▸ **ACTION ITEM**
If a line of the records contains the string "turned", copy it out.

▸ **MATERIAL FOR THE TASK**
▬▬▬▬▬▬▬▬▬▬

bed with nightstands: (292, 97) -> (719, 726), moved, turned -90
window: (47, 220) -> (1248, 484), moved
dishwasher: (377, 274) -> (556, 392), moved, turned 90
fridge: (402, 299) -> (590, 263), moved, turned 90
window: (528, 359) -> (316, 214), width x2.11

▬▬▬▬▬▬▬▬▬▬

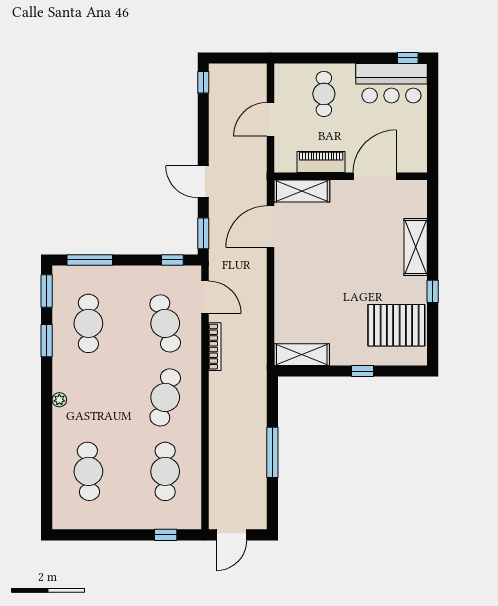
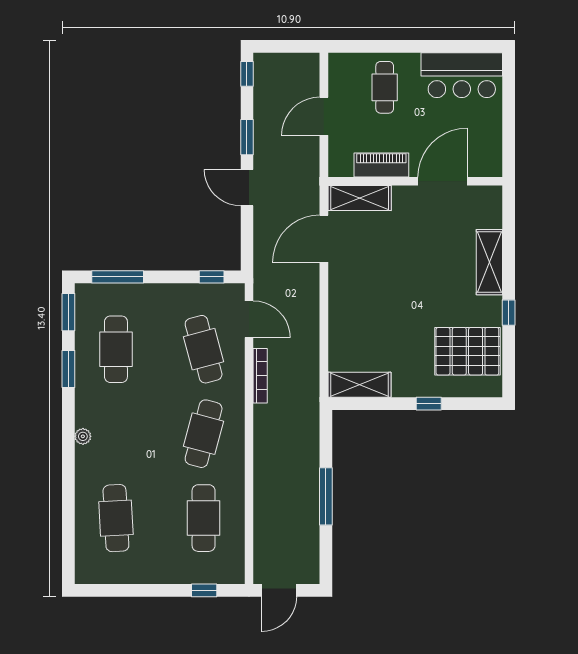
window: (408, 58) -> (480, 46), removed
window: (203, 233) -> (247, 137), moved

▬▬▬▬▬▬▬▬▬▬

▸ **ANSWER TO THIS TASK**
bed with nightstands: (292, 97) -> (719, 726), moved, turned -90
dishwasher: (377, 274) -> (556, 392), moved, turned 90
fridge: (402, 299) -> (590, 263), moved, turned 90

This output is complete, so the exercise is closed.